> _ASSIGNED TASK_
The answer must consist of every line from the data that holds "building".

Point-based object detection data:

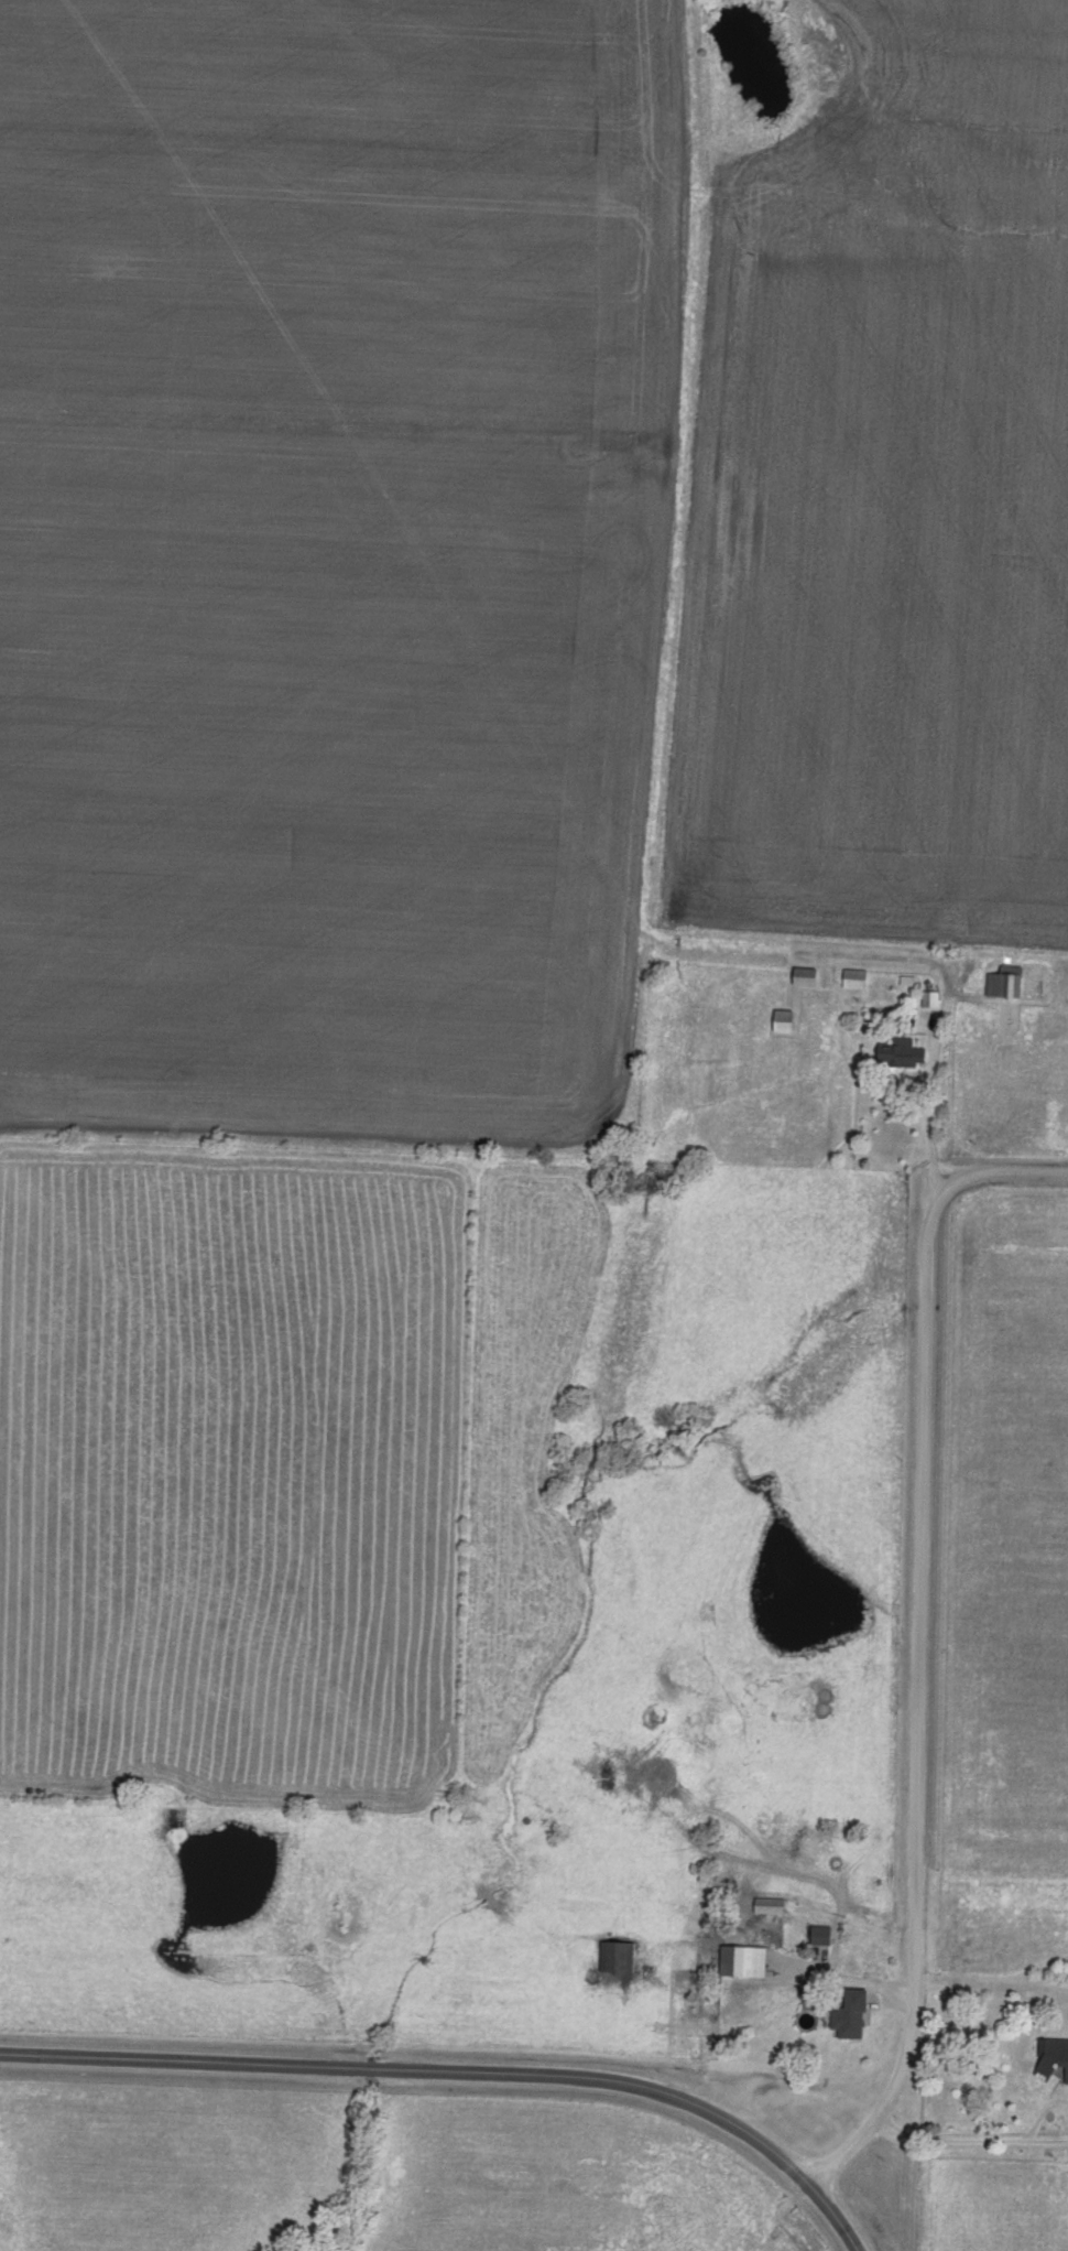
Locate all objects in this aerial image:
road: (674, 608)
building: (853, 976)
building: (1003, 979)
building: (929, 996)
building: (898, 1049)
road: (931, 1075)
road: (1003, 1170)
road: (919, 1706)
building: (767, 1903)
building: (819, 1932)
building: (615, 1954)
building: (741, 1958)
road: (844, 1974)
building: (848, 2012)
building: (1054, 2053)
road: (460, 2072)
road: (970, 2141)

> _RESPONSE AREA_
building: (853, 976)
building: (1003, 979)
building: (929, 996)
building: (898, 1049)
building: (767, 1903)
building: (819, 1932)
building: (615, 1954)
building: (741, 1958)
building: (848, 2012)
building: (1054, 2053)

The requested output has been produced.